##### Exercise data #####
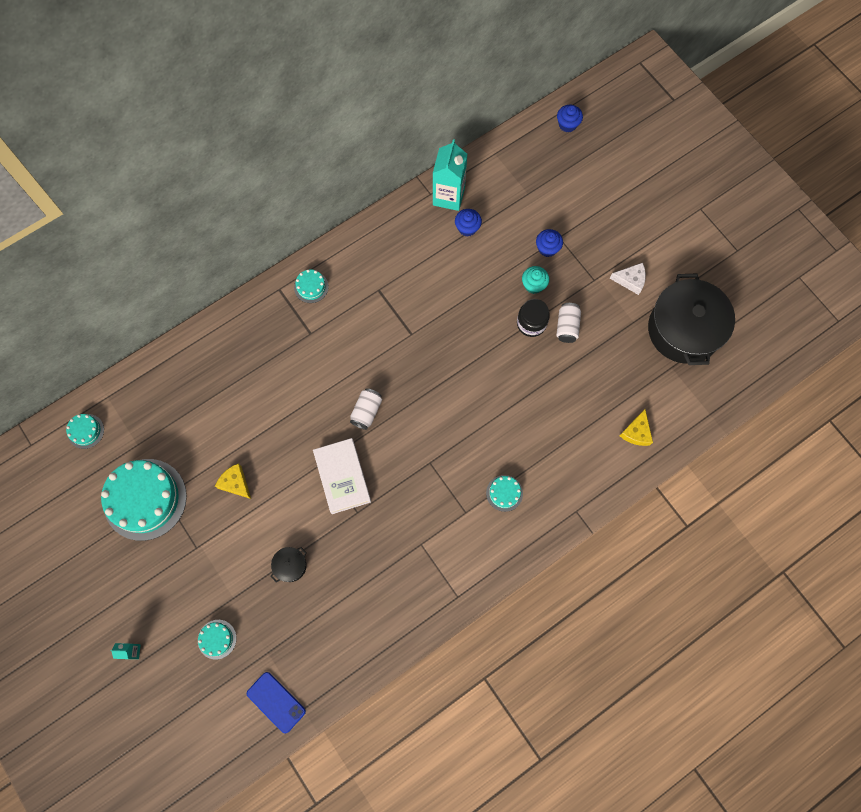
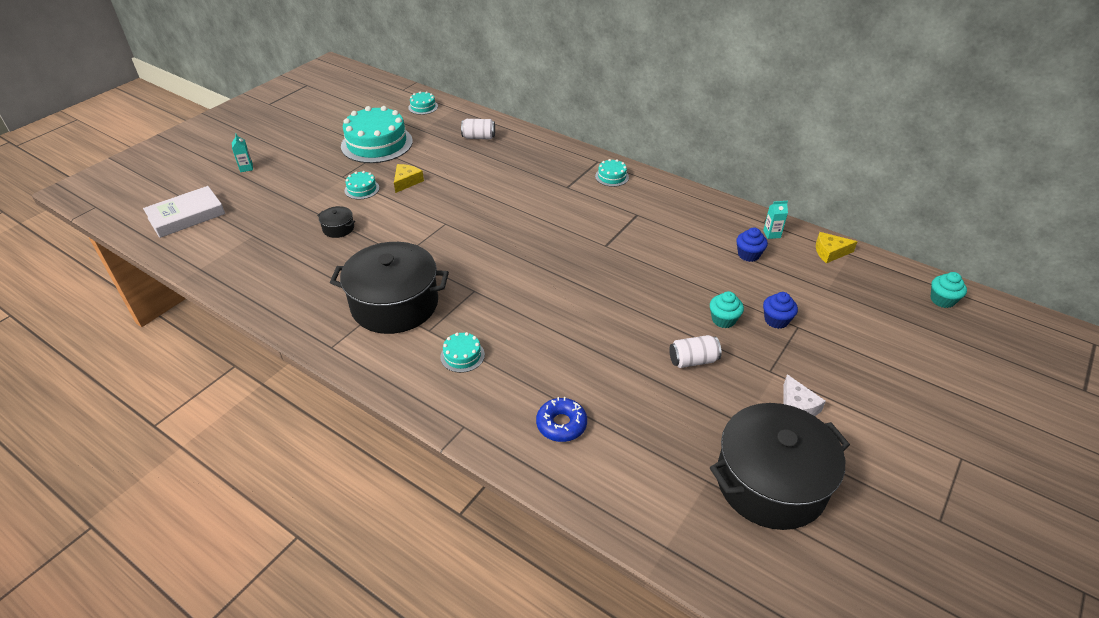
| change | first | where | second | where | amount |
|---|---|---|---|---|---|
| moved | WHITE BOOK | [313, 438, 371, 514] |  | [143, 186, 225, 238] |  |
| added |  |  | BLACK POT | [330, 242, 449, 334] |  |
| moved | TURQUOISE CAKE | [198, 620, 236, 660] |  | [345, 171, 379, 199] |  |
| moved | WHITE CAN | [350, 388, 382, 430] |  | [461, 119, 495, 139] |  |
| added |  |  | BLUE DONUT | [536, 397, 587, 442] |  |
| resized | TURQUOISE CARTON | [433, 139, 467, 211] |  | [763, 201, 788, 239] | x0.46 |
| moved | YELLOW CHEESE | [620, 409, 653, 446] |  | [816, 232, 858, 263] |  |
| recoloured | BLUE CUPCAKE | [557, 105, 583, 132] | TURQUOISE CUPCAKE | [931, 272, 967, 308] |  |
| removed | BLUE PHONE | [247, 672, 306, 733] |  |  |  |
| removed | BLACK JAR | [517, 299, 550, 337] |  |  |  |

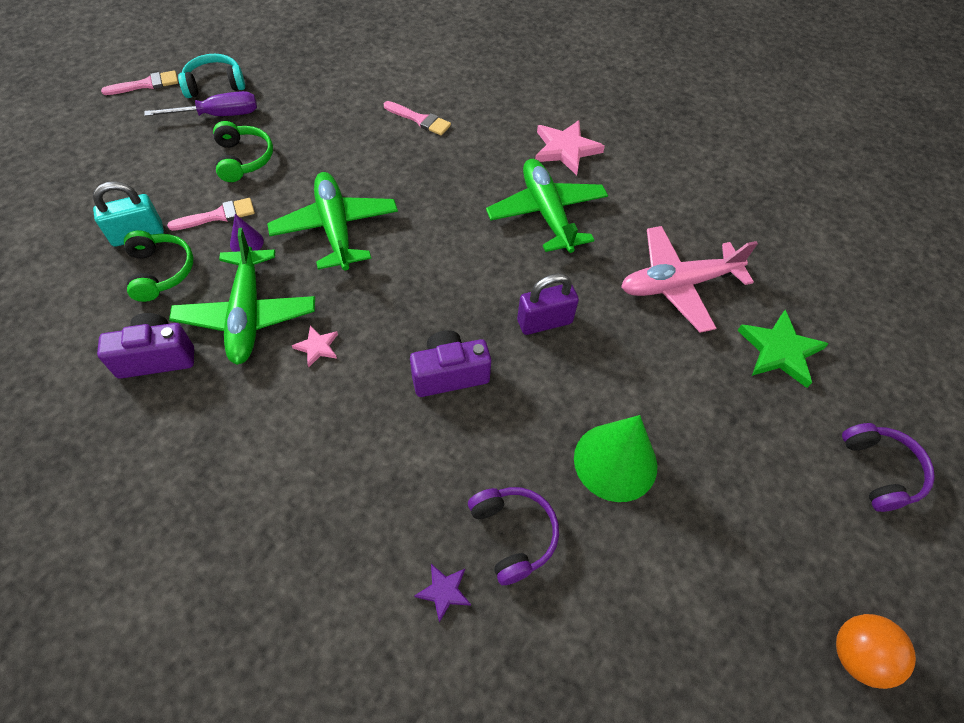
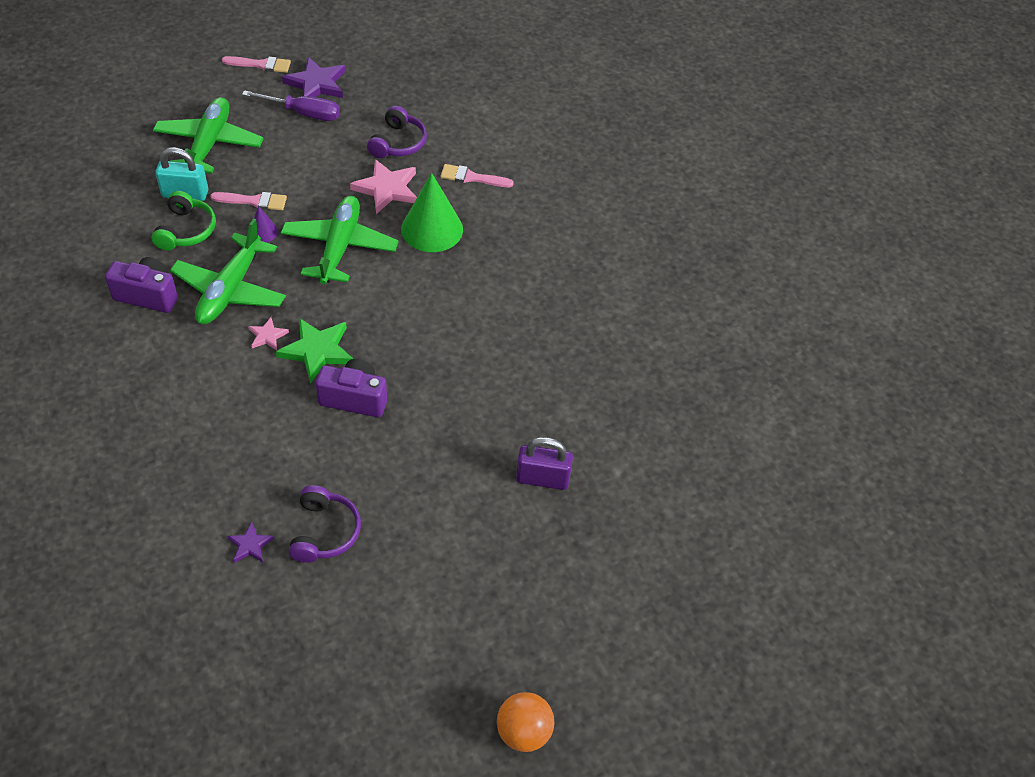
| change | first | where | second | where | amount |
|---|---|---|---|---|---|
| moved | GREEN PLANE | [486, 159, 608, 253] |  | [153, 97, 264, 174] |  |
| moved | GREEN STAR | [737, 310, 829, 388] |  | [276, 318, 353, 383] |  |
| replaced | TURQUOISE HEADPHONES | [178, 54, 245, 98] | PURPLE STAR | [282, 57, 346, 98] |  |
| moved | PINK STAR | [535, 120, 605, 175] |  | [350, 159, 417, 214] |  |
| moved | PURPLE HEADPHONES | [842, 423, 935, 512] |  | [367, 106, 427, 158] |  |
| moved | GREEN CONE | [574, 415, 657, 502] |  | [401, 173, 463, 252] |  |
| turned | PINK BRUSH | [384, 101, 451, 135] |  | [440, 164, 514, 187] | 135 degrees clockwise |
| moved | PURPLE PADLOCK | [517, 273, 579, 335] |  | [516, 437, 573, 490] |  |
| removed | GREEN HEADPHONES | [213, 121, 273, 182] |  |  |  |
| removed | PINK PLANE | [621, 226, 758, 333] |  |  |  |

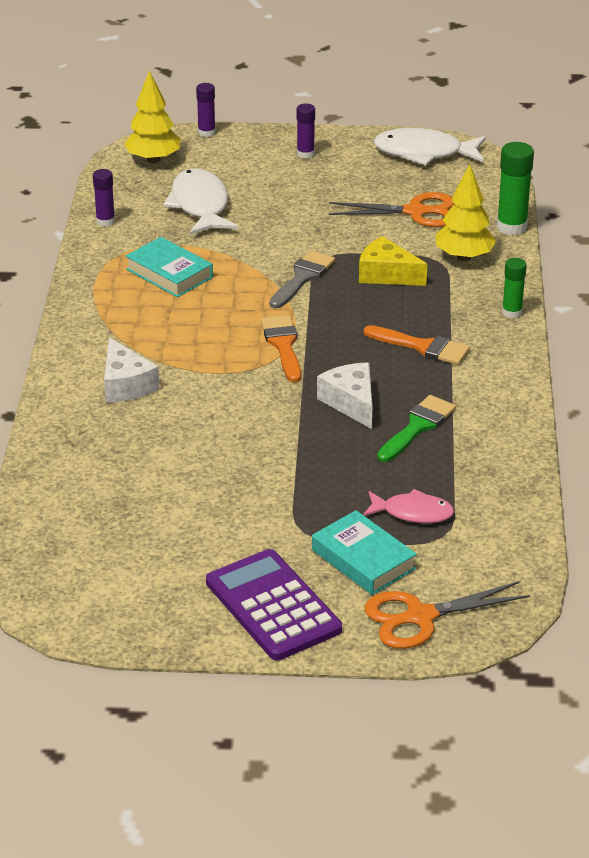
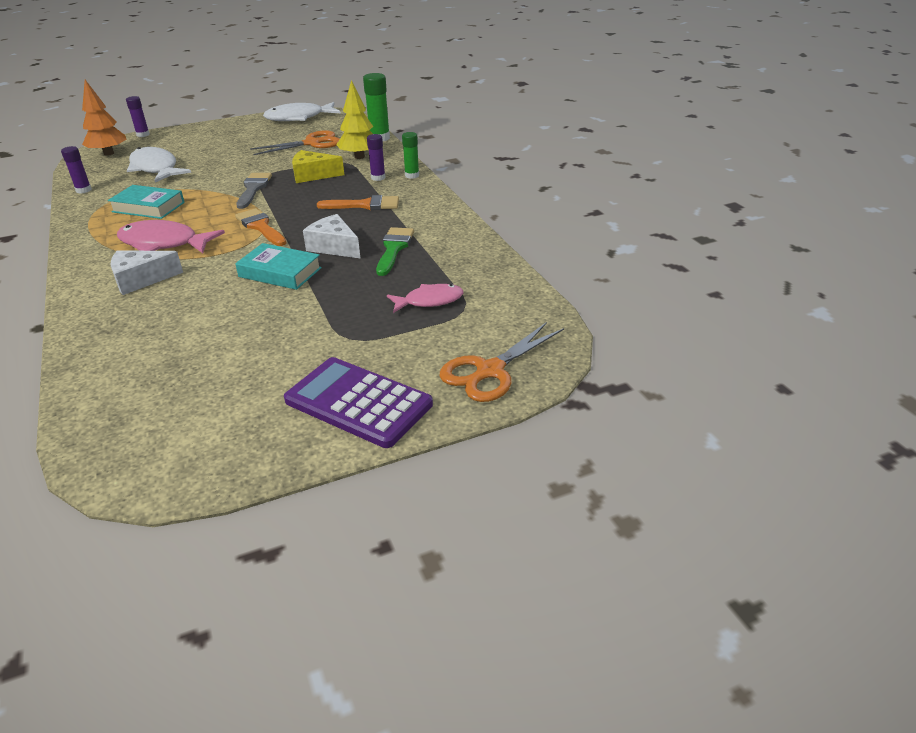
| change | first | where | second | where | amount |
|---|---|---|---|---|---|
| recoloured | YELLOW TREE | [124, 71, 180, 163] | ORANGE TREE | [82, 80, 127, 156] |  |
| turned | WHITE CHEESE | [104, 338, 160, 402] |  | [111, 250, 183, 295] | 120 degrees clockwise |
| added |  |  | PINK FISH | [117, 220, 225, 253] |  |
| moved | TURQUOISE BOOK | [312, 510, 417, 595] |  | [235, 243, 322, 290] |  |
| moved | PURPLE GLUE STICK | [297, 103, 315, 159] |  | [367, 134, 386, 181] |  |

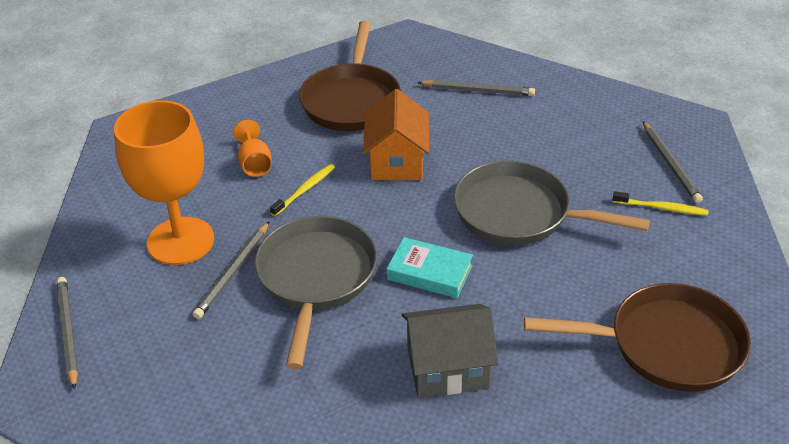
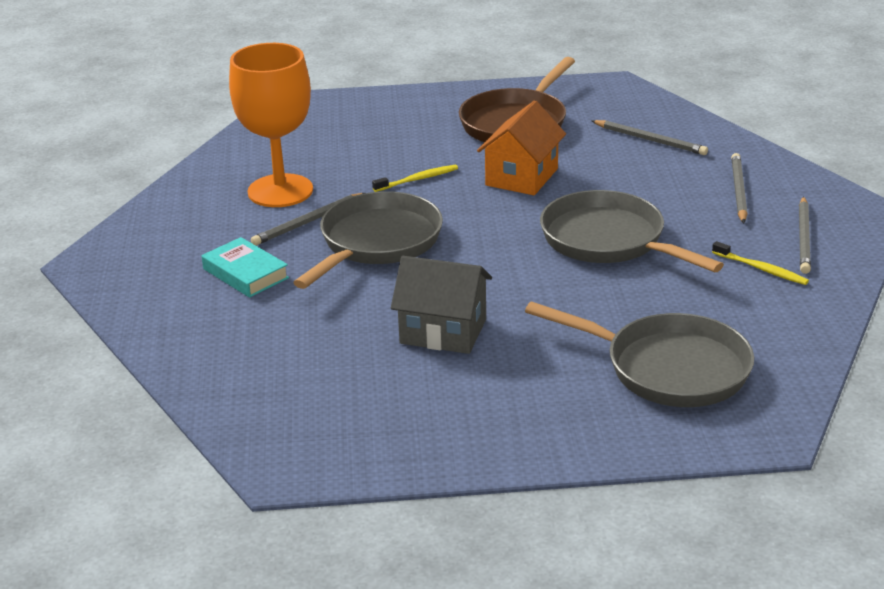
| change | first | where | second | where | amount |
|---|---|---|---|---|---|
| moved | TURQUOISE BOOK | [387, 237, 473, 298] |  | [202, 237, 289, 298] |  |
| recoloured | BROWN PAN | [524, 283, 751, 392] | GREY PAN | [525, 301, 754, 407] |  |
| moved | GREY PENCIL | [57, 277, 78, 390] |  | [731, 153, 747, 223] |  |
| removed | ORANGE GOBLET | [233, 120, 272, 177] |  |  |  |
#####
Reproduce each line of the material that mentions "BLUE".

| added |  |  | BLUE DONUT | [536, 397, 587, 442] |  |
| recoloured | BLUE CUPCAKE | [557, 105, 583, 132] | TURQUOISE CUPCAKE | [931, 272, 967, 308] |  |
| removed | BLUE PHONE | [247, 672, 306, 733] |  |  |  |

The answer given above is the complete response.